YOUR INSTRUCTIONS:
Everything from the line with "red goblet [345,558,396,631] -> none" down to the last line of the material below must be written out exactly. Leave out all other lines.

INPUT MATERIAL:
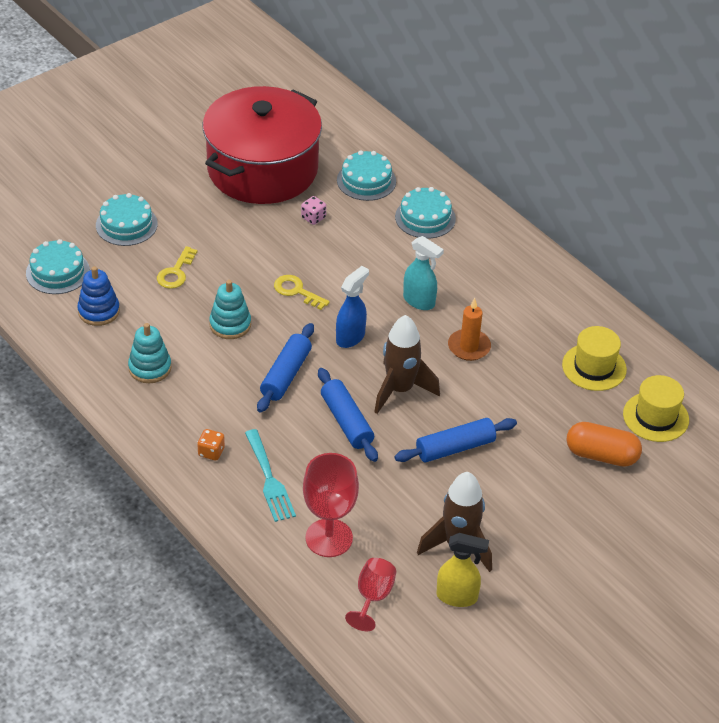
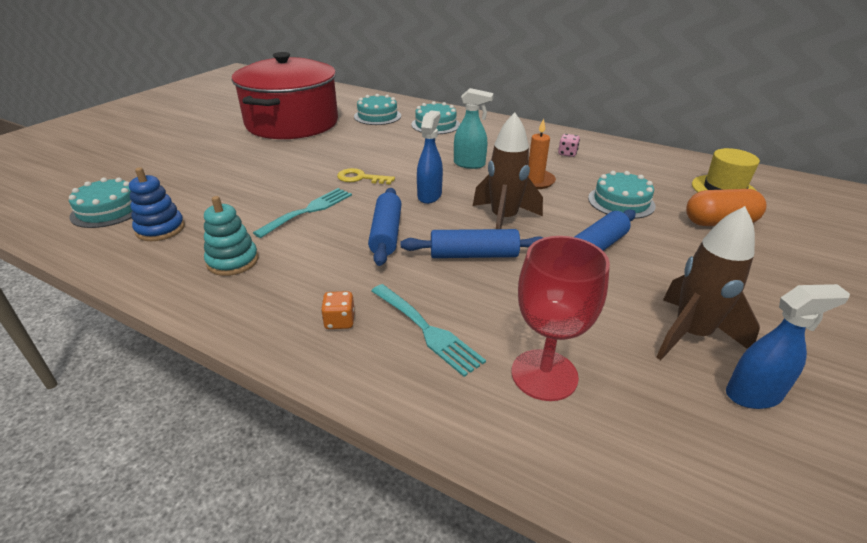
camera: 20 degrees left, 10 degrees down
turquoise cake [96,193,158,246] -> turquoise cake moved to [588,171,656,219]
yellow key [157,246,198,289] -> none
turquoise stacking toy [209,280,251,339] -> turquoise fork [253,188,352,238]
pink dice [301,196,326,225] -> pink dice moved to [558,134,580,157]
blue rolling pin [318,368,378,462] -> blue rolling pin turned 45 degrees counterclockwise [401,229,543,258]
red goblet [345,558,396,631] -> none
yellow spray bottle [437,533,489,607] -> blue spray bottle [726,284,850,409]
yellow hat [562,326,627,391] -> none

WRITTEN SOLUTION:
red goblet [345,558,396,631] -> none
yellow spray bottle [437,533,489,607] -> blue spray bottle [726,284,850,409]
yellow hat [562,326,627,391] -> none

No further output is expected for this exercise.